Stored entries
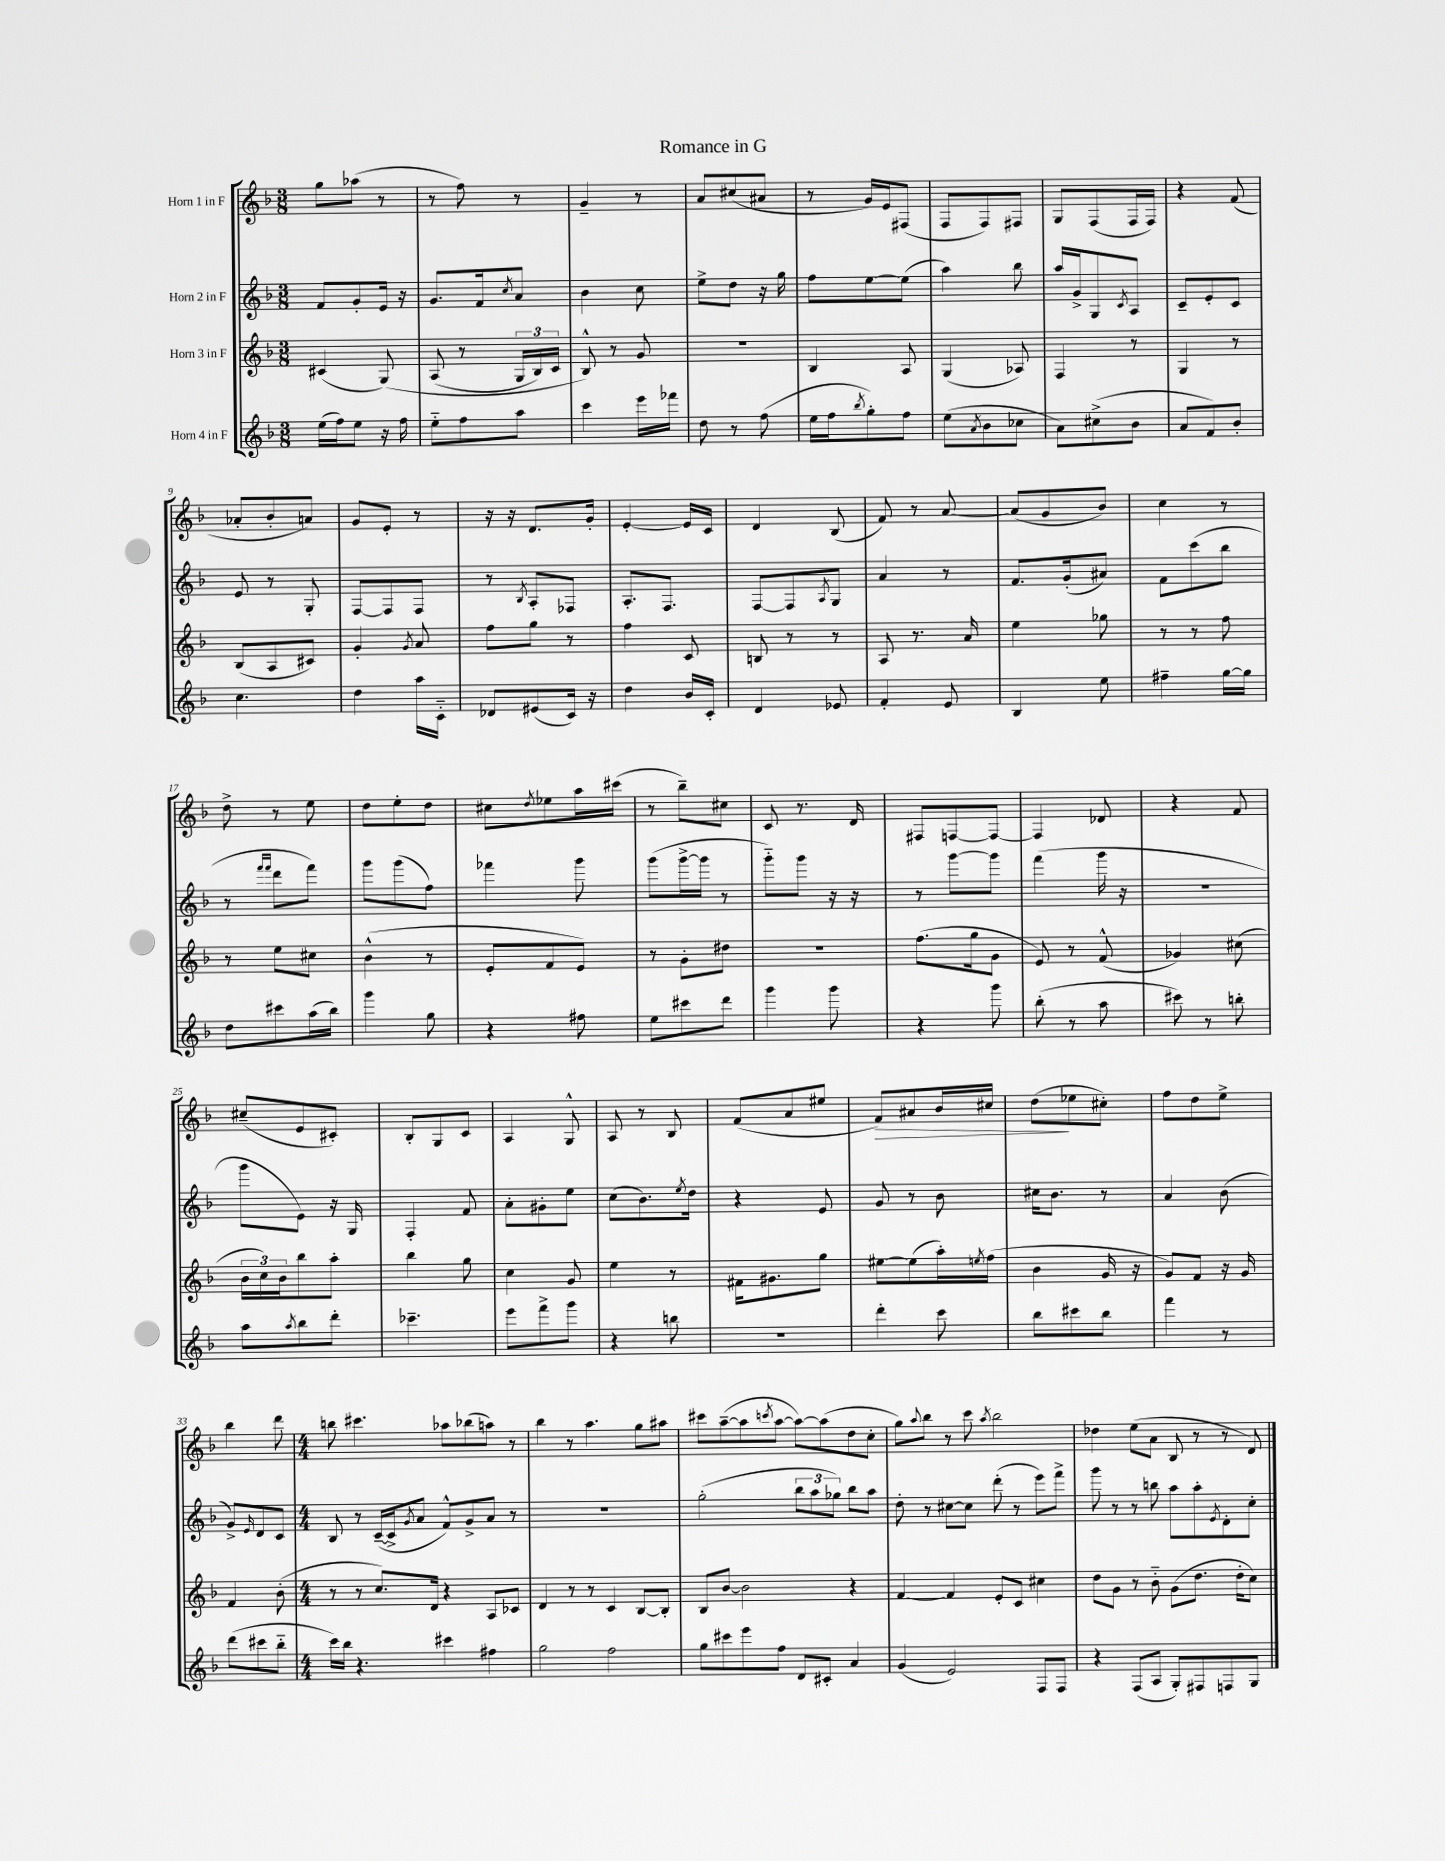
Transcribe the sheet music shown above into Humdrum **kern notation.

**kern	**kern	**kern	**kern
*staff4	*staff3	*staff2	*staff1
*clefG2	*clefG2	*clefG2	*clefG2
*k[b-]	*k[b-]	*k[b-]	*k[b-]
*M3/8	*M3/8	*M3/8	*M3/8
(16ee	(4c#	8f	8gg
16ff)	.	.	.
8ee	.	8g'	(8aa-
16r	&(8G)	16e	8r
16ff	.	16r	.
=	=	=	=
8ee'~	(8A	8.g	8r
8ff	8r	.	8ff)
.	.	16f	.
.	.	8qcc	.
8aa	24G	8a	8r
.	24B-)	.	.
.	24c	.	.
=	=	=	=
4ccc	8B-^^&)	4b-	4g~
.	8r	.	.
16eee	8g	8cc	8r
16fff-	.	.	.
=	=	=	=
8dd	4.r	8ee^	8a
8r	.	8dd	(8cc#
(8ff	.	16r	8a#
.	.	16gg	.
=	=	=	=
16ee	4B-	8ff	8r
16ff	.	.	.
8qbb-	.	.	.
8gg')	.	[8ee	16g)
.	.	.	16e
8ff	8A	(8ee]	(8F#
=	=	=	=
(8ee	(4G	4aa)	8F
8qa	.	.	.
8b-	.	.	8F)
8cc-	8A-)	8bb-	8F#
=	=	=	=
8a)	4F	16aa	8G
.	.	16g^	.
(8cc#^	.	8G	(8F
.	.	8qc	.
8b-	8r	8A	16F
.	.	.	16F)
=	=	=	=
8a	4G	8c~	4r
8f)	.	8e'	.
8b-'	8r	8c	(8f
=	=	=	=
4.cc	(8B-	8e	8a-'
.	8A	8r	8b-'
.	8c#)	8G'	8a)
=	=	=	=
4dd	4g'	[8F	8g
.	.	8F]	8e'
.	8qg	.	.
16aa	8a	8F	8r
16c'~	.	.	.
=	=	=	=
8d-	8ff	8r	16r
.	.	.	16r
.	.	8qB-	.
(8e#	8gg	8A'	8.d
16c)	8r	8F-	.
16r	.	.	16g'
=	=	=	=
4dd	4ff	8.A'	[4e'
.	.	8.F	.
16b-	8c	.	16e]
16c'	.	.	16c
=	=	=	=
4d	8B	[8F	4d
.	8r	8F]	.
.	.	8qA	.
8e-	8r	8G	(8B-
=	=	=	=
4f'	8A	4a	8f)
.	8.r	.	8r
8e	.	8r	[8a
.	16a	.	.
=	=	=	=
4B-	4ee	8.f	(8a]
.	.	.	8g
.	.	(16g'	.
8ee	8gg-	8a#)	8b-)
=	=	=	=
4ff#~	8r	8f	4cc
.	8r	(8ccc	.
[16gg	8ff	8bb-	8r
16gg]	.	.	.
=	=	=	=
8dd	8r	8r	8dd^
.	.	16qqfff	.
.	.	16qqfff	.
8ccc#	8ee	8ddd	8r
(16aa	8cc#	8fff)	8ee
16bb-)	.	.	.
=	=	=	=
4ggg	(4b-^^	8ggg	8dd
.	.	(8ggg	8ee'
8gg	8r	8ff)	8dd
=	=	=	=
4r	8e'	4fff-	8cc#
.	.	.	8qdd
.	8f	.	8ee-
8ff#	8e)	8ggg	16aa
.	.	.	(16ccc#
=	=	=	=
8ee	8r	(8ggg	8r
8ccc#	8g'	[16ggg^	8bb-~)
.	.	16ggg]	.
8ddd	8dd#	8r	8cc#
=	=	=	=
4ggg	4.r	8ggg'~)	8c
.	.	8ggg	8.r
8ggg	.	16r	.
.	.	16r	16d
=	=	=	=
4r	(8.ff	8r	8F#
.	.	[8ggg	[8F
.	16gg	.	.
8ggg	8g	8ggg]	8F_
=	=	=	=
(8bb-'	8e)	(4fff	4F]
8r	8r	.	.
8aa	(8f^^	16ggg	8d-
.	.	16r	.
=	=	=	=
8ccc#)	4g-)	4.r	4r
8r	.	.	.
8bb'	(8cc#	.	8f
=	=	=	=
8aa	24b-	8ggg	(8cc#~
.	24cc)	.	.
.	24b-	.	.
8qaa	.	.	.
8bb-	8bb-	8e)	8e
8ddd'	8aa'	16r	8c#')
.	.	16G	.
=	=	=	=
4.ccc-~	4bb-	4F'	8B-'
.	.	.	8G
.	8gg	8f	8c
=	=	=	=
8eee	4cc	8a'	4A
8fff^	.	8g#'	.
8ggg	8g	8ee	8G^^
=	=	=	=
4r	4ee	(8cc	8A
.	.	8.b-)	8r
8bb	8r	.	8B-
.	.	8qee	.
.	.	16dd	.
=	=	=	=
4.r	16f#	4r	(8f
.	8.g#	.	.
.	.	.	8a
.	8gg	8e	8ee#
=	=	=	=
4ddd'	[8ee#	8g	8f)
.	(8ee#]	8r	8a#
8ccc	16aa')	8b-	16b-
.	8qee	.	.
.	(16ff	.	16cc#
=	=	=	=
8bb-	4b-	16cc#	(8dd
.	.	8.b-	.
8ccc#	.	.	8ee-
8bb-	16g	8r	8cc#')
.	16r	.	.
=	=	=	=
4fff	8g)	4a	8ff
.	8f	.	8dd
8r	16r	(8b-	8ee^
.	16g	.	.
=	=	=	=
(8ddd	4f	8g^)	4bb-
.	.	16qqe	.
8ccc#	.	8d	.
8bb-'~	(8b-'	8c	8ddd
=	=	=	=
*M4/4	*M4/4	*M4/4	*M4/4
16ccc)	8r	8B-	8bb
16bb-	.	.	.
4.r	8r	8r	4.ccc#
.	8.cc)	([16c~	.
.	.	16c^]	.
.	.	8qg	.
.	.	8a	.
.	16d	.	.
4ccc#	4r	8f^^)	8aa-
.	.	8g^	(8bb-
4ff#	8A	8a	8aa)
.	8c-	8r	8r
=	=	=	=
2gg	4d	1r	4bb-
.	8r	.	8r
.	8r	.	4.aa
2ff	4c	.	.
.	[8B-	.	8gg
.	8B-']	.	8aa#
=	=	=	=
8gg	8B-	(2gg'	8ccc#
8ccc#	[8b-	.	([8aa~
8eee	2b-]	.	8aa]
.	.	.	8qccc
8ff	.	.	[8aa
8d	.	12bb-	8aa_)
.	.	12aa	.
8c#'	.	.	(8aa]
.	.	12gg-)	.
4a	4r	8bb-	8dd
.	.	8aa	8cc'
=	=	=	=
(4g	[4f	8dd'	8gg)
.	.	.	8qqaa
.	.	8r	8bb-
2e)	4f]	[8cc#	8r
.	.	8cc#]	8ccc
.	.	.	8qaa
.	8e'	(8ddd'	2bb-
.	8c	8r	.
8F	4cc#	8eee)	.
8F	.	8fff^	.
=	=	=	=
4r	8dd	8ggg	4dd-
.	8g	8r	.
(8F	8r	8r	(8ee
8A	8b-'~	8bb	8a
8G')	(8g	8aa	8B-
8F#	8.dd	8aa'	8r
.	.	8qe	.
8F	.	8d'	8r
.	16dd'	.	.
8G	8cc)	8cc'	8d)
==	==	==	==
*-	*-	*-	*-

* _Job_
How many lines of the listing contain the string "kern"? Give only the number.

* _Written answer_
2